**Edit tracking data**
________________
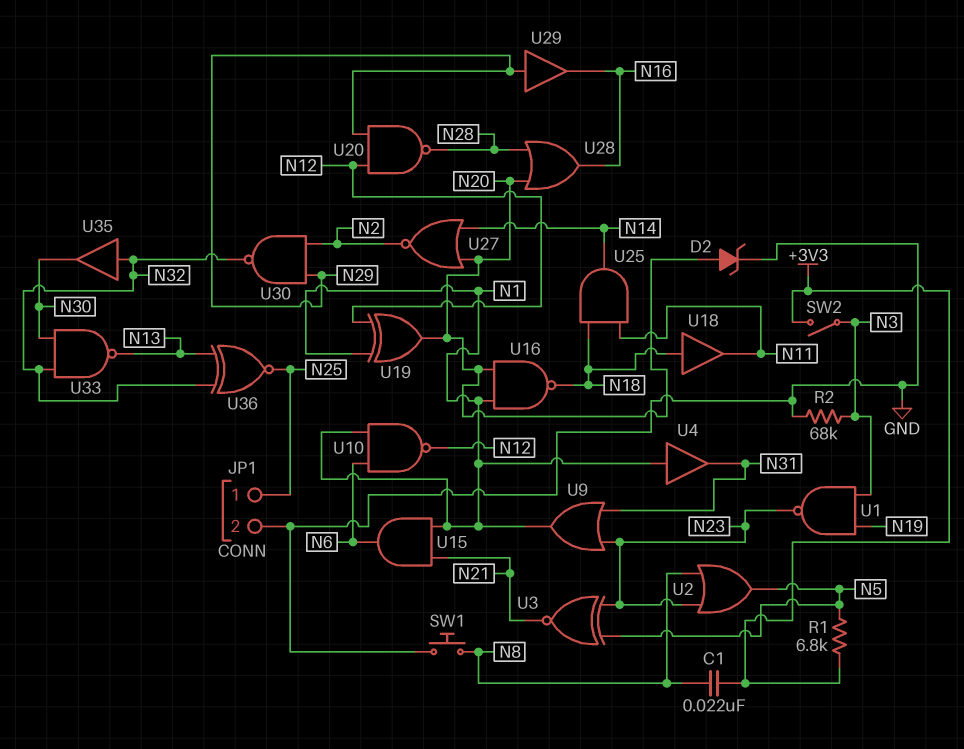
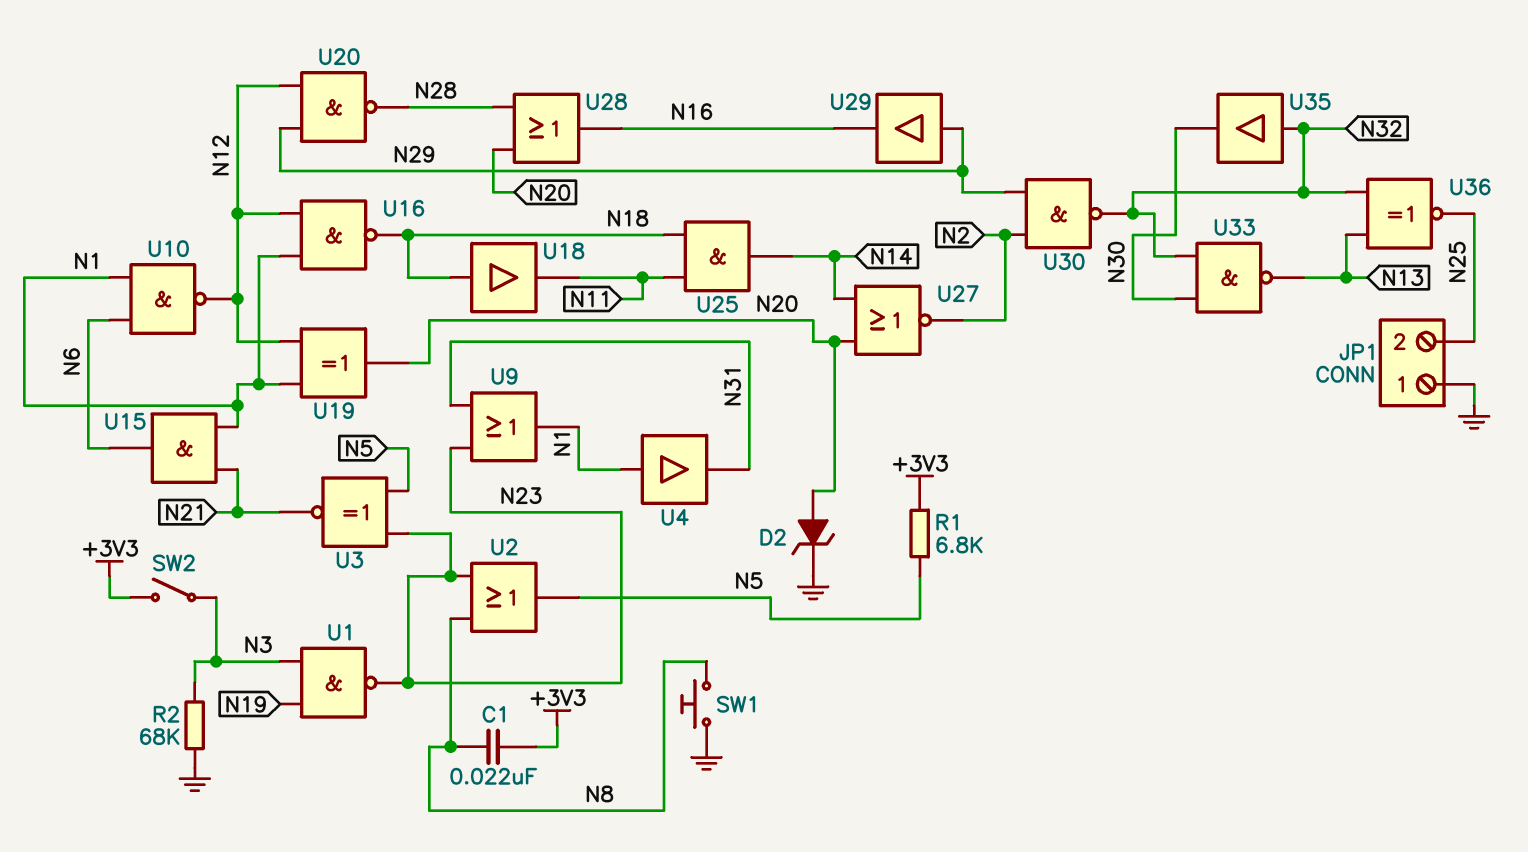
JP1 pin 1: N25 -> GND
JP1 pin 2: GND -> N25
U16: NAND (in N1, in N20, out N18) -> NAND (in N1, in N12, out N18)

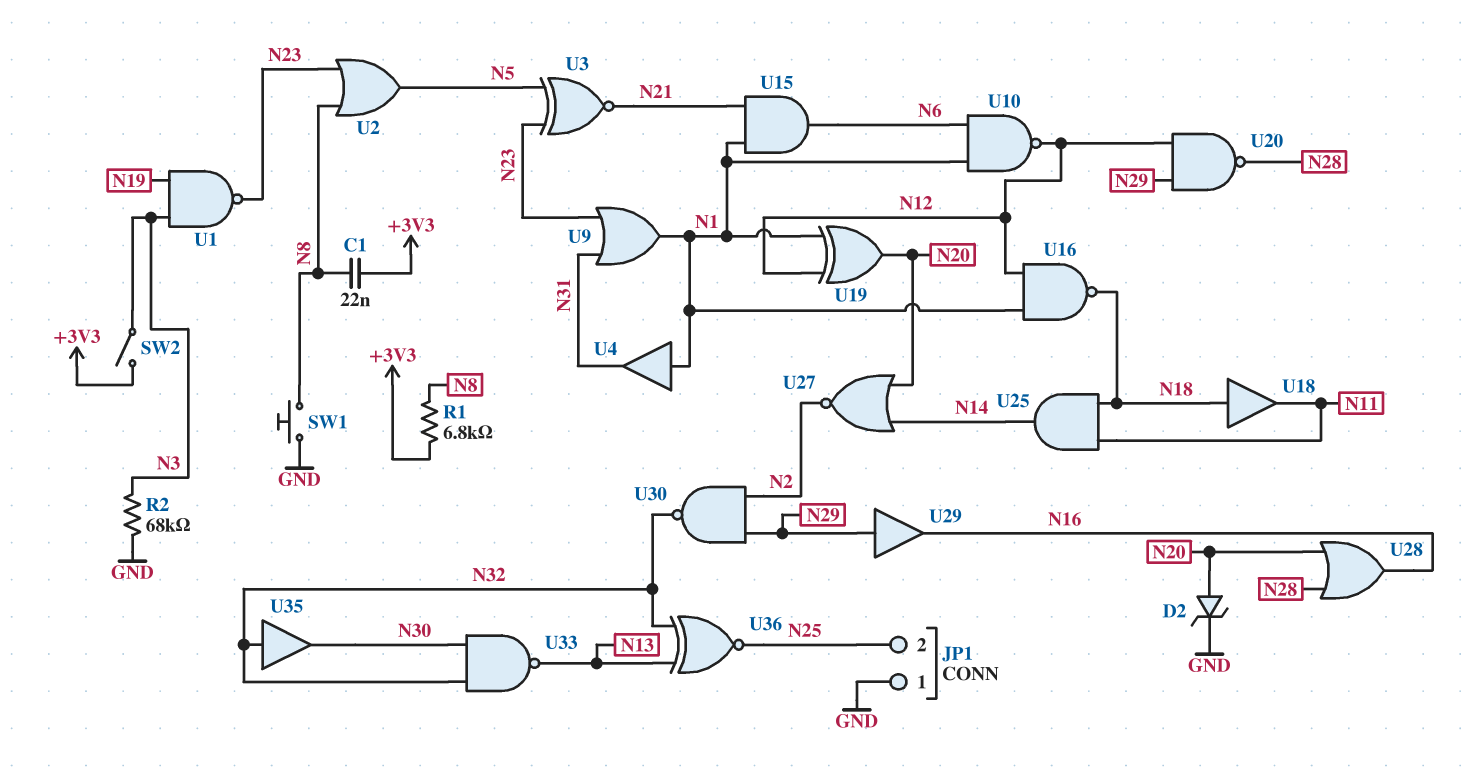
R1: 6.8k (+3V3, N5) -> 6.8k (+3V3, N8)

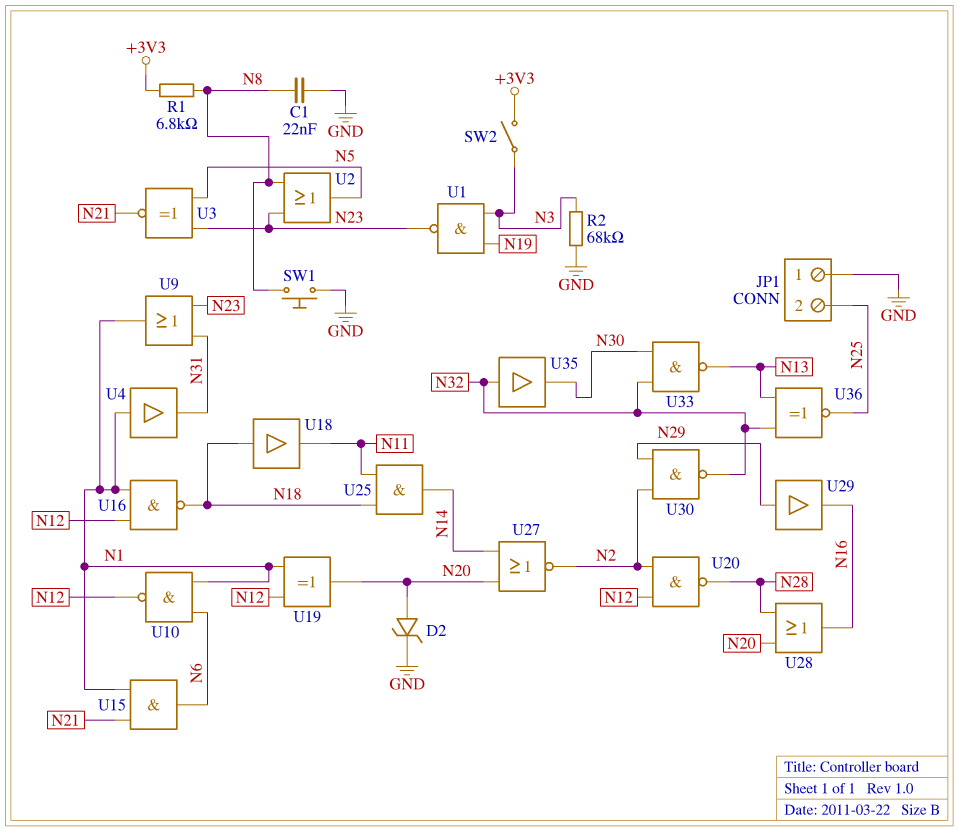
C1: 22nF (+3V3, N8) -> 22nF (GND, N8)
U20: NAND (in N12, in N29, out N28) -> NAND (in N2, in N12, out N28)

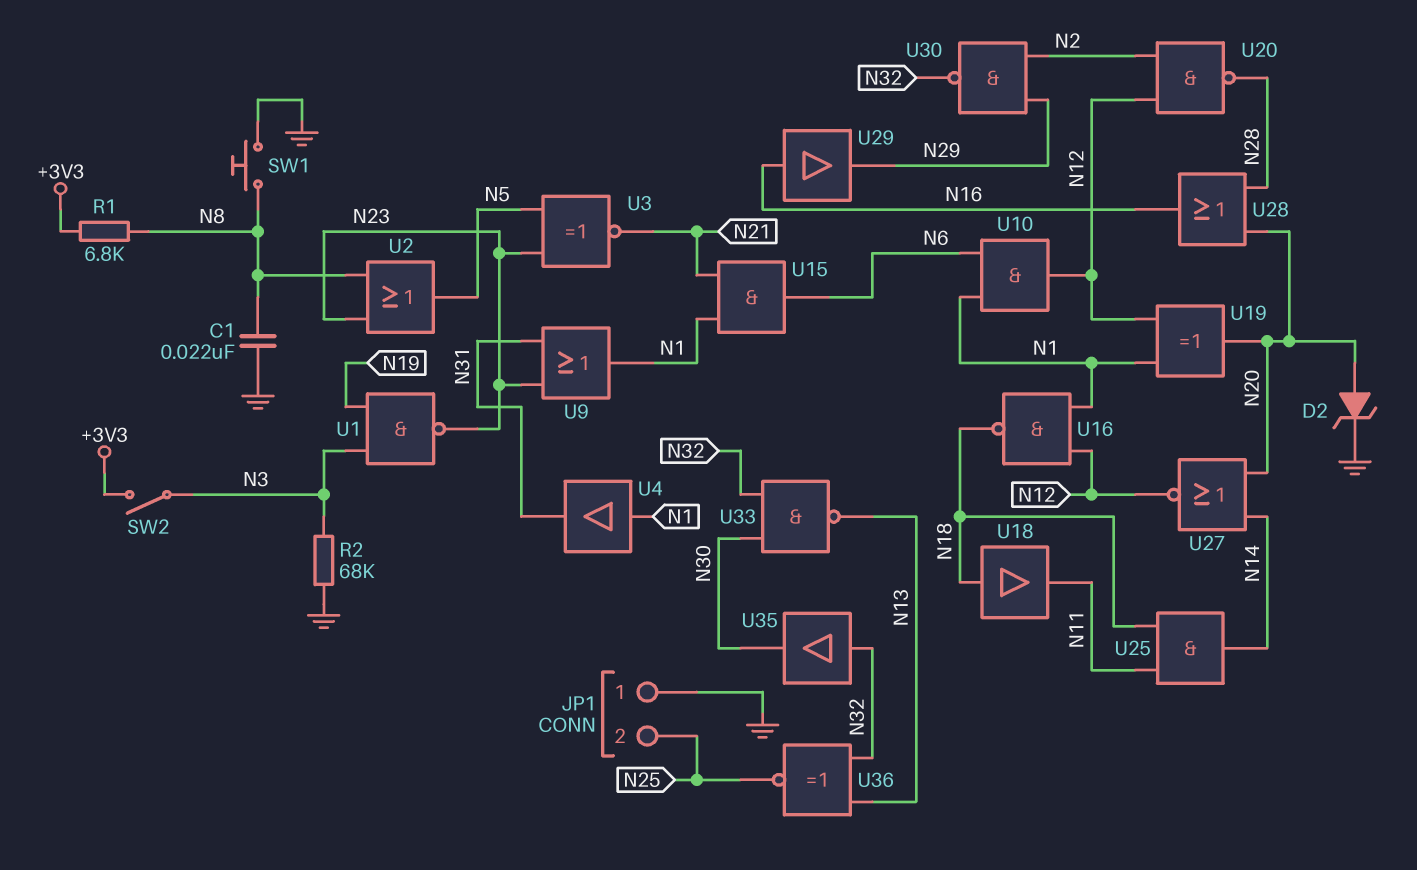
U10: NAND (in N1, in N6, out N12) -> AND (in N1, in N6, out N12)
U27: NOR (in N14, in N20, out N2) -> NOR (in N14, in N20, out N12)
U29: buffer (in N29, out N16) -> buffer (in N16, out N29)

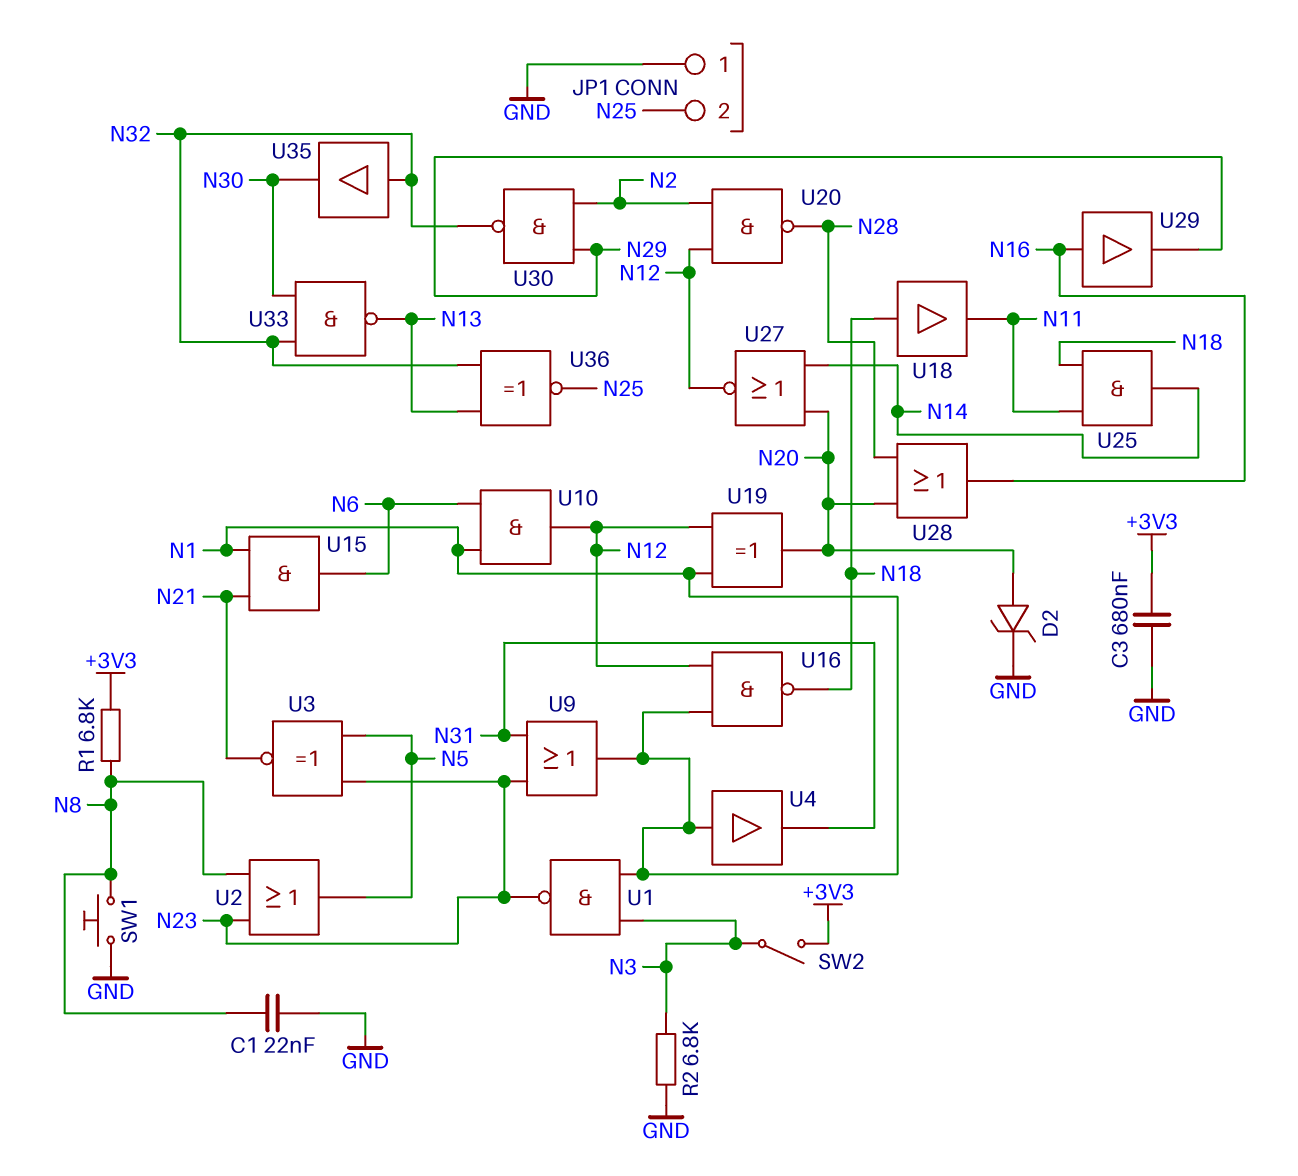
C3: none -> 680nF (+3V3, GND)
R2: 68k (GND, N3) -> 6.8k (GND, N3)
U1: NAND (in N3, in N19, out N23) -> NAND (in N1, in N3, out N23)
________________
**WHAT THE TASK REQUIRES**
Give again, word for word, each line from the one holding "U27: NOR (in" through the end of the entries, and leave out any picture.

**EXERCISE OUTPUT**
U27: NOR (in N14, in N20, out N2) -> NOR (in N14, in N20, out N12)
U29: buffer (in N29, out N16) -> buffer (in N16, out N29)

C3: none -> 680nF (+3V3, GND)
R2: 68k (GND, N3) -> 6.8k (GND, N3)
U1: NAND (in N3, in N19, out N23) -> NAND (in N1, in N3, out N23)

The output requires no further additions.